▶ Recorded data:
---+---

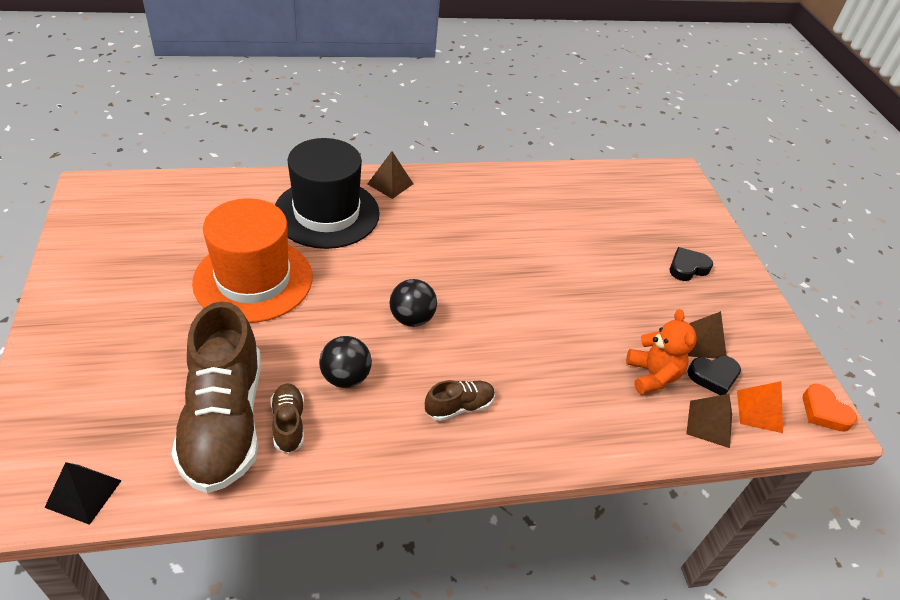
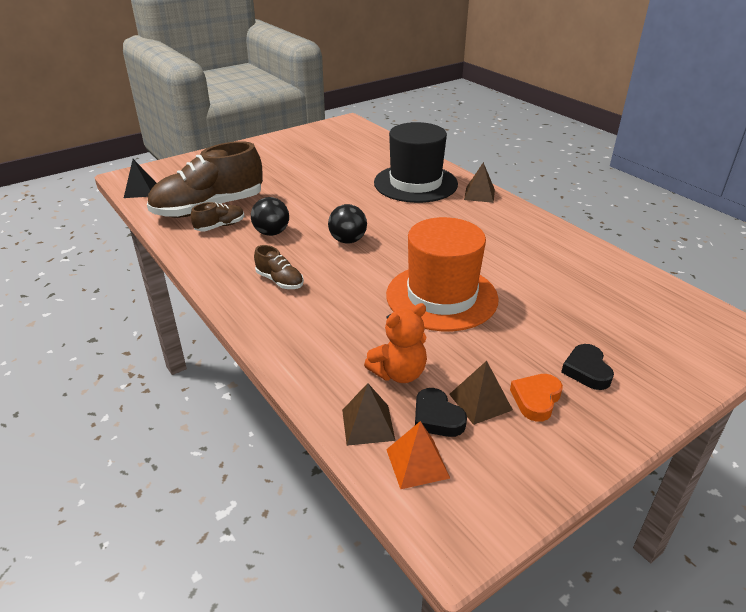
camera: 70 degrees right, 10 degrees down
(253, 279) = (326, 181): orange hat -> orange hat (441, 297)
(687, 267) = (586, 370): black heart -> black heart turned 135 degrees counterclockwise
(824, 412) = (467, 528): orange heart -> orange heart (536, 399)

---+---

Retype the data above exactly. Leave the pictures out.

camera: 70 degrees right, 10 degrees down
(253, 279) = (326, 181): orange hat -> orange hat (441, 297)
(687, 267) = (586, 370): black heart -> black heart turned 135 degrees counterclockwise
(824, 412) = (467, 528): orange heart -> orange heart (536, 399)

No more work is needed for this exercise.